Task instructions —
Look through the listing below for the string "white". Show each line where it occurs.

━━━━━━━━━━━━━━━━━━━━━━━━━━━━━━

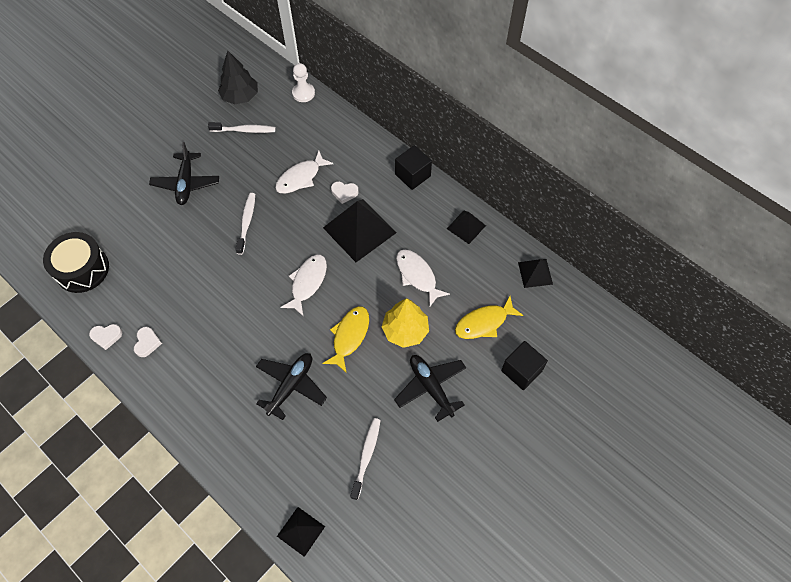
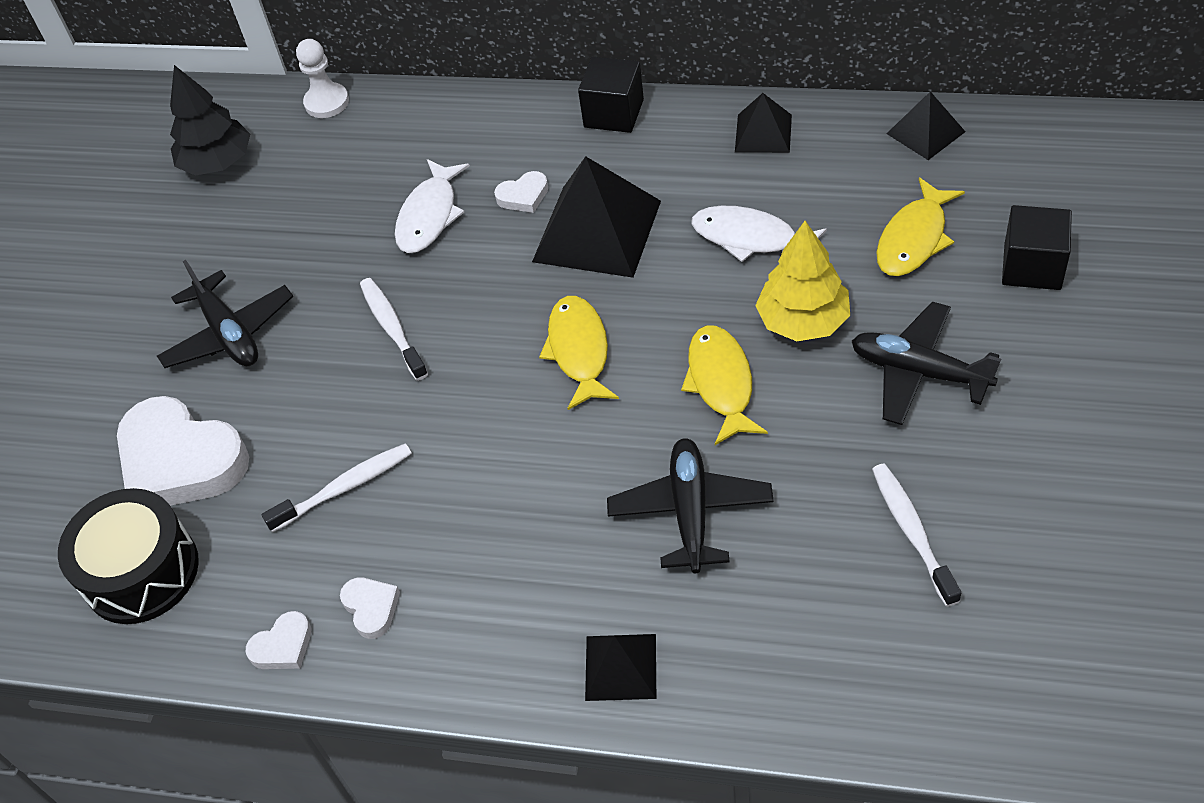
camera: 25 degrees left, 10 degrees down
(128, 230) = (180, 461): none -> white heart
(244, 130) = (269, 204): white toothbrush -> white toothbrush (345, 487)
(301, 531) = (911, 711): black pyramid -> black pyramid (621, 666)
(307, 283) = (579, 351): white fish -> yellow fish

━━━━━━━━━━━━━━━━━━━━━━━━━━━━━━

Solution to the problem —
(128, 230) = (180, 461): none -> white heart
(244, 130) = (269, 204): white toothbrush -> white toothbrush (345, 487)
(307, 283) = (579, 351): white fish -> yellow fish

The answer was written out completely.